• [WORK REQUEST] Output only the lines below from the one containing "R204: 100 (DRV, IC203/THR) -> none" to the one containing "SW201: switch (BAT, VDD) -> switch (BAT, GND)", exactly as written, both ends kept.

• [AVAILABLE DATA]
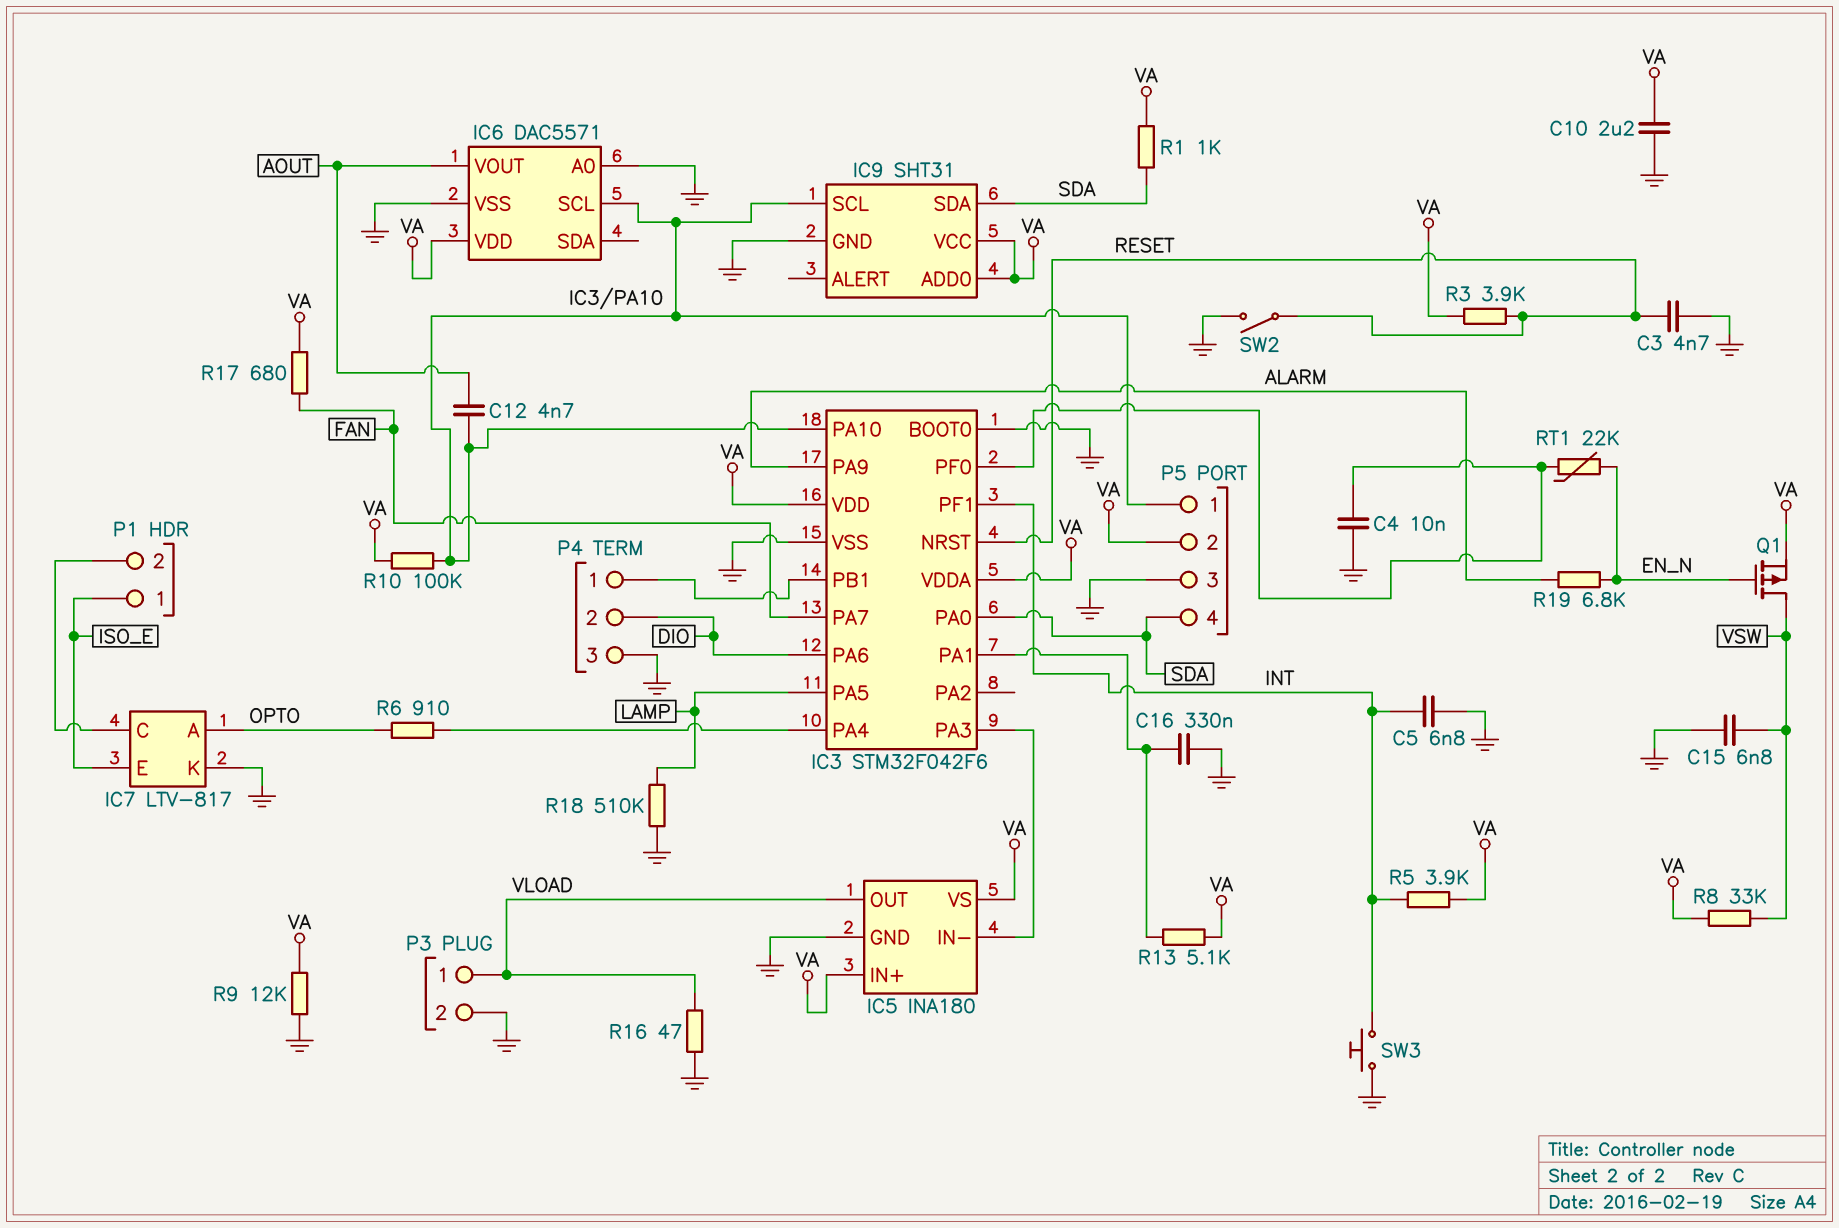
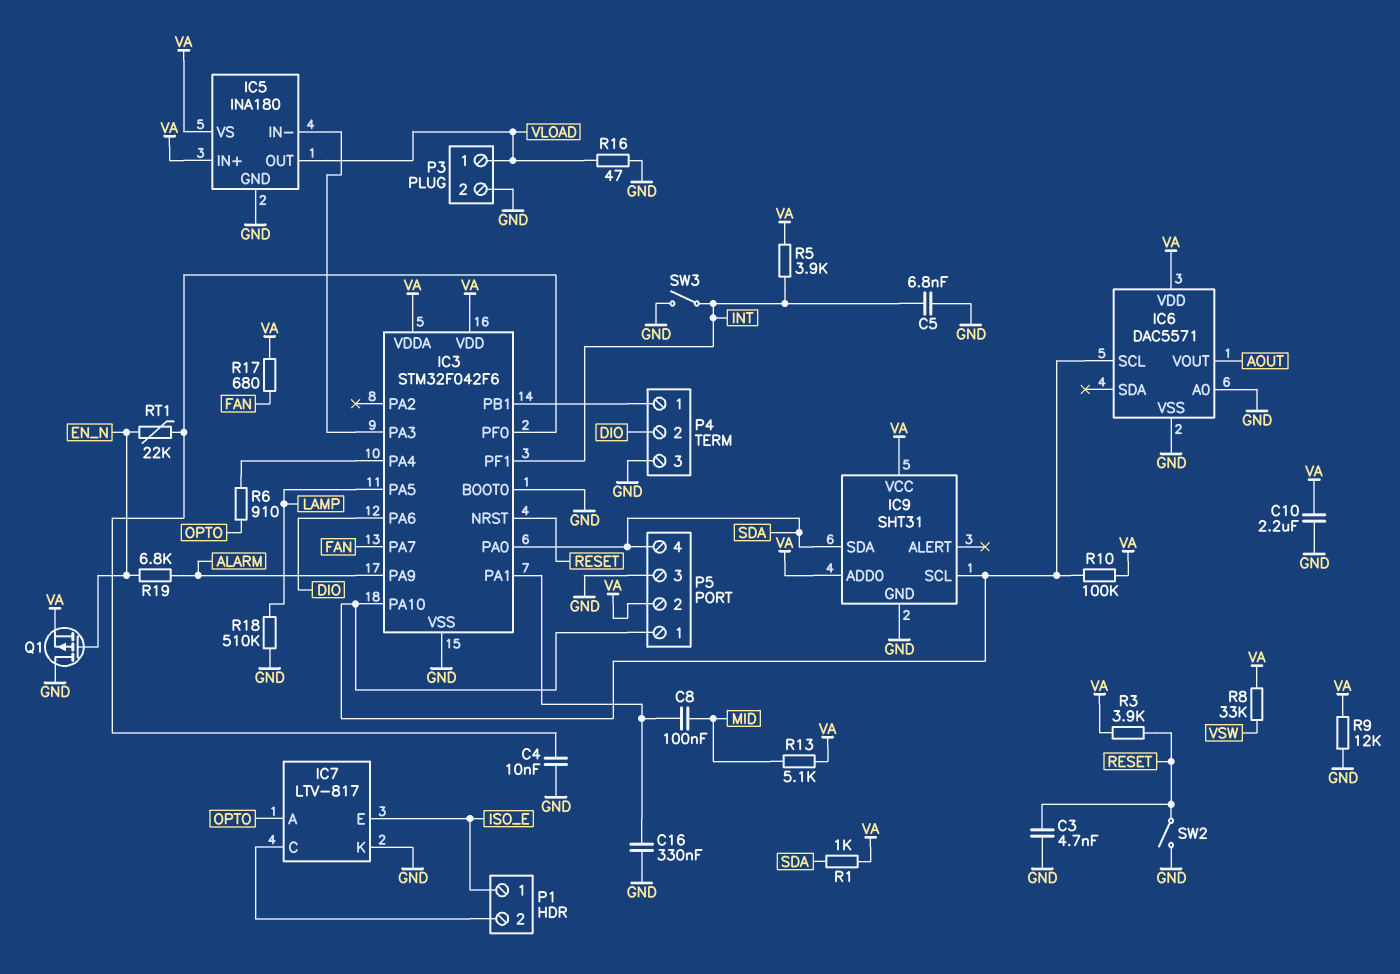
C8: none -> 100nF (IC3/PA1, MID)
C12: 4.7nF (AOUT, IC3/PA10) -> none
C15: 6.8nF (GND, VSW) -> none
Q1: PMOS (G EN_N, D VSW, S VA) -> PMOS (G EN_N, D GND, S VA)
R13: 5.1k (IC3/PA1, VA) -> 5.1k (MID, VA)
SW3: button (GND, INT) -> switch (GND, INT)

...

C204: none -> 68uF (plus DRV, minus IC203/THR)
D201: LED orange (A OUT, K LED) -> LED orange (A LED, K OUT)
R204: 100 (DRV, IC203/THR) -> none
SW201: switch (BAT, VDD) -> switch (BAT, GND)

• [WRITTEN RESPONSE]
R204: 100 (DRV, IC203/THR) -> none
SW201: switch (BAT, VDD) -> switch (BAT, GND)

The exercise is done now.